• STATED EXERCISE:
Reproduce verbatim the lines from the start of the entries below through the line that contains "dis'''2 cis'''4 d'''8 r8 |", including that line. Leave the pictures out of your answer.

• DATA SUPPLIED:
####################

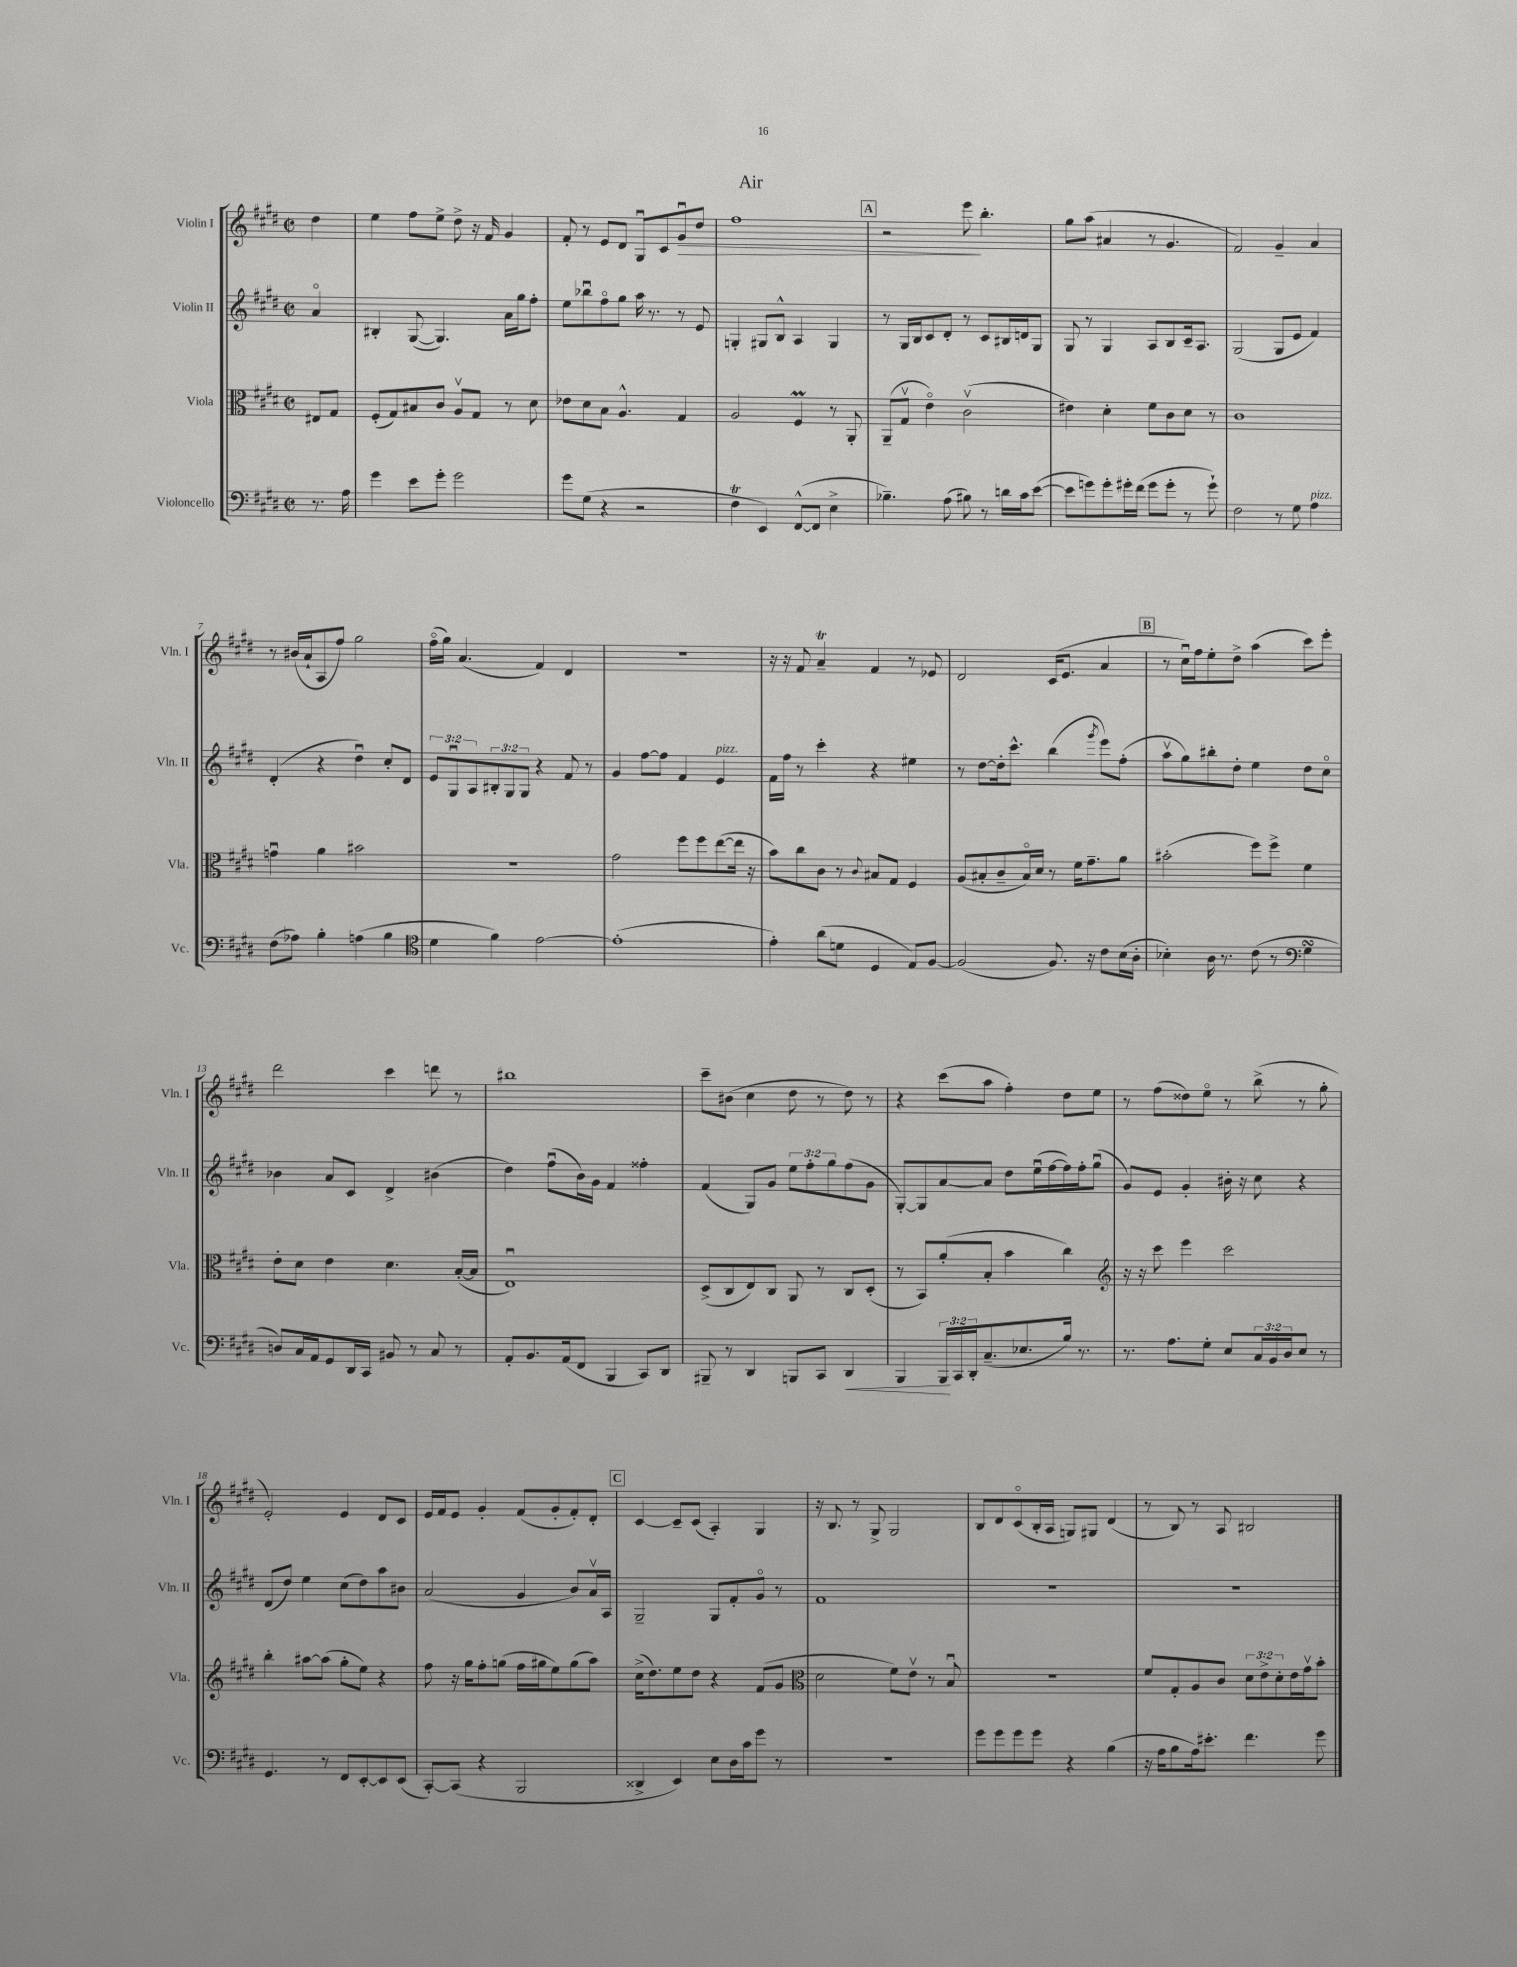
\header { title = "Air" }
<<
\new StaffGroup <<
\new Staff = "s0" \with { instrumentName = "Violin I" shortInstrumentName = "Vln. I" } {
    \clef treble \key e \major \defaultTimeSignature \time 2/2 \partial 4
    dis''4 |
    e''4 fis''8 e''8-> dis''8-> r16 fis'16 gis'4 |
    fis'8-. r8 e'8 dis'8 gis8\downbow cis'8 gis'8\downbow\> dis''8 |
    fis''1 |
    \mark \markup { \box "A" } r2 e'''8\! b''4.-. |
    gis''8 a''8( ais'4 r8 gis'4. |
    fis'2) gis'4-- a'4 |
    r8 bis'16( a'16-! a8 fis''8) gis''2 |
    fis''16\flageolet( gis''16) a'4.( fis'4) dis'4 |
    R1 |
    r16 r16 fis'8 a'4--\trill fis'4 r8 ees'8 |
    dis'2 cis'16( e'8. a'4 |
    \mark \markup { \box "B" } r8 cis''16\downbow) fis''16 e''8-. dis''8-> a''4( cis'''8) e'''8-. |
    dis'''2 cis'''4 d'''8 r8 |
    bis''1 |
    cis'''8-- bis'8( cis''4 dis''8 r8 dis''8) r8 |
    r4 cis'''8( a''8 fis''4-.) dis''8 e''8 |
    r8 fis''8( disis''8) e''8\flageolet r8 b''8->( r8 gis''8-. |
    e'2-.) e'4 dis'8 cis'8 |
    e'16 fis'16 e'8 gis'4-. fis'8( gis'8-. fis'8-.) dis'8-. |
    \mark \markup { \box "C" } cis'4~ cis'8-- cis'8( a4-.) gis4 |
    r16 b8. r8 gis8-> gis2 |
    b8 dis'8 cis'8\flageolet( b16-. a16 g8) gis8 dis'4( |
    r8 b8) r8 a8 bis2 \bar "|." |
}
\new Staff = "s1" \with { instrumentName = "Violin II" shortInstrumentName = "Vln. II" } {
    \clef treble \key e \major \defaultTimeSignature \time 2/2 \override Staff.TupletNumber.text = #tuplet-number::calc-fraction-text \partial 4
    a'4\flageolet |
    bis4-. gis8~( gis4.) a'16 gis''16 fis''8-. |
    e''8 bes''8\downbow fis''8\flageolet gis''8 a''16 r8. r8 e'8 |
    g4-. gis8 b8-^ a4 gis4 |
    \mark \markup { \box "A" } r8 gis16 b16 cis'8 dis'8-. r8 cis'8 bis16 d'16 gis8 |
    gis8 r8 gis4 a8 b8 cis'16-- a8. |
    gis2( gis8 e'8 fis'4) |
    dis'4-.( r4 dis''4\downbow) cis''8-. dis'8 |
    \tuplet 3/2 { e'8 gis8\downbow a8 } \tuplet 3/2 { bis8-. gis8 gis8 } r4 fis'8 r8 |
    gis'4 fis''8~ fis''8 fis'4 e'4^\markup { \italic "pizz." } |
    fis'16 fis''16 r8 cis'''4-. r4 eis''4 |
    r8 dis''8~ dis''16-. cis'''8.-^ b''4( \acciaccatura { gis'''8 } e'''8) fis''8-.( |
    \mark \markup { \box "B" } a''8\upbow gis''8) bis''8-. dis''8-. e''4 dis''8 cis''8\flageolet |
    bes'4 a'8 cis'8 dis'4-> bis'4( |
    dis''4) fis''8\downbow( b'16) gis'16 fis'4 fisis''4-. |
    fis'4( gis8) gis'8 \tuplet 3/2 { e''8 fis''8-. gis''8 } fis''8( gis'8 |
    gis8~-.) gis8 a'8~ a'8 dis''8 e''16\downbow( fis''16~ fis''16) fis''16-. gis''8\downbow( |
    gis'8) e'8 gis'4-. bis'16-. r16 cis''8 r4 |
    dis'8( dis''8) e''4 cis''8( dis''8) a''8 bis'8 |
    a'2( gis'4 b'8) a'16\upbow a16 |
    \mark \markup { \box "C" } gis2-- gis8 fis'8-. gis'8\flageolet r8 |
    fis'1 |
    R1 |
    R1 \bar "|." |
}
\new Staff = "s2" \with { instrumentName = "Viola" shortInstrumentName = "Vla." } {
    \clef alto \key e \major \defaultTimeSignature \time 2/2 \override Staff.TupletNumber.text = #tuplet-number::calc-fraction-text \partial 4
    eis8 gis8 |
    fis8-.( gis8) bis8 cis'8 a8\upbow gis8 r8 dis'8 |
    ees'8 dis'8 b8 a4.-^ gis4 |
    a2 fis4\prall r8 a,8-. |
    \mark \markup { \box "A" } a,8--( gis8\upbow e'4\flageolet) cis'2\upbow( |
    eis'4) dis'4-. fis'8 cis'8 dis'8 r8 |
    cis'1 |
    g'4\downbow a'4 bis'2 |
    R1 |
    gis'2 fis''8 fis''8 e''8~( e''16 r16 |
    b'8) cis''8 cis'8 r8 \appoggiatura { cis'8 } bis8 gis8 fis4 |
    a8( bis8-. cis'8-- bis16\flageolet) dis'16 r8 fis'16 gis'8.-- a'8 |
    \mark \markup { \box "B" } bis'2-.( fis''8) fis''8-> fis'4 |
    e'8-. dis'8 e'4 dis'4. b16~-.( b16 |
    e1\downbow) |
    dis8->( cis8 e8) cis8 a,8 r8 cis8 dis8-.( |
    r8 b,8) a'8-.( b8-. b'4 cis''4) |
    \clef treble r16 r16 cis'''8 e'''4 cis'''2 |
    b''4-. ais''8~ ais''8( gis''8-. e''8) r4 |
    fis''8 r16 gis''16 fis''8-. g''8( fis''16 gis''16 e''8) gis''8( a''8) |
    \mark \markup { \box "C" } cis''16->( dis''8.) e''8 dis''8 r4 fis'8( gis'8 |
    \clef alto dis'2 fis'8) e'8\upbow r8 b8\downbow |
    R1 |
    fis'8 gis8-. a8 cis'8 \tuplet 3/2 { dis'8 e'8-> dis'8-. } e'16 gis'16\upbow b'8-. \bar "|." |
}
\new Staff = "s3" \with { instrumentName = "Violoncello" shortInstrumentName = "Vc." } {
    \clef bass \key e \major \defaultTimeSignature \time 2/2 \override Staff.TupletNumber.text = #tuplet-number::calc-fraction-text \partial 4
    r8. a16 |
    gis'4 e'8 gis'8-. gis'2 |
    gis'8 gis8( r4 r2 |
    fis4\trill e,4) fis,8~-^( fis,8 e4-> |
    \mark \markup { \box "A" } bes4.--) a8( bis8) r8 d'16 cis'16 e'8~( |
    e'8 g'8) g'8-. gis'16-. fis'16( gis'8 gis'8-. r8 gis'8-!) |
    fis2 r8 gis8 a4^\markup { \italic "pizz." } |
    fis8( aes8) b4-. a4( b4 |
    \clef tenor dis'4 fis'4) e'2~ |
    e'1-.( |
    e'4-.) a'8( d'8 dis4 e8) fis8~ |
    fis2( fis8.) r16 cis'8 b16( a16-. |
    \mark \markup { \box "B" } bes4-.) a16 r8. cis'8( r8 \clef bass gis4\turn |
    d8) cis16 a,16 gis,8 dis,16 cis,16 bis,8 r8 cis8 r8 |
    a,8-. b,8. a,16( fis,8 b,,4 cis,8) dis,8 |
    bis,,8-- r8 dis,4 b,,8 cis,8 dis,4\< |
    b,,4 \tuplet 3/2 { b,,16\! cis,16 dis,16-. } cis8.--( ees8. b16) r8. |
    r8. a8. gis8-. e8 \tuplet 3/2 { cis16 b,16 dis16 } e8 r8 |
    gis,4. r8 fis,8 e,8~-. e,8 e,8( |
    cis,8~-.) cis,8( r4 b,,2 |
    \mark \markup { \box "C" } disis,4-> e,4) e8 dis16 cis'16 gis'8 r8 |
    r1 |
    gis'8 gis'8 gis'8 gis'8 r4 b4( |
    r16 a16 b8 a16) eis'8.-. fis'4. gis'8 \bar "|." |
}
>>
>>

####################

• ANSWER TO THE PROBLEM:
\header { title = "Air" }
<<
\new StaffGroup <<
\new Staff = "s0" \with { instrumentName = "Violin I" shortInstrumentName = "Vln. I" } {
    \clef treble \key e \major \defaultTimeSignature \time 2/2 \partial 4
    dis''4 |
    e''4 fis''8 e''8-> dis''8-> r16 fis'16 gis'4 |
    fis'8-. r8 e'8 dis'8 gis8\downbow cis'8 gis'8\downbow\> dis''8 |
    fis''1 |
    \mark \markup { \box "A" } r2 e'''8\! b''4.-. |
    gis''8 a''8( ais'4 r8 gis'4. |
    fis'2) gis'4-- a'4 |
    r8 bis'16( a'16-! a8 fis''8) gis''2 |
    fis''16\flageolet( gis''16) a'4.( fis'4) dis'4 |
    R1 |
    r16 r16 fis'8 a'4--\trill fis'4 r8 ees'8 |
    dis'2 cis'16( e'8. a'4 |
    \mark \markup { \box "B" } r8 cis''16\downbow) fis''16 e''8-. dis''8-> a''4( cis'''8) e'''8-. |
    dis'''2 cis'''4 d'''8 r8 |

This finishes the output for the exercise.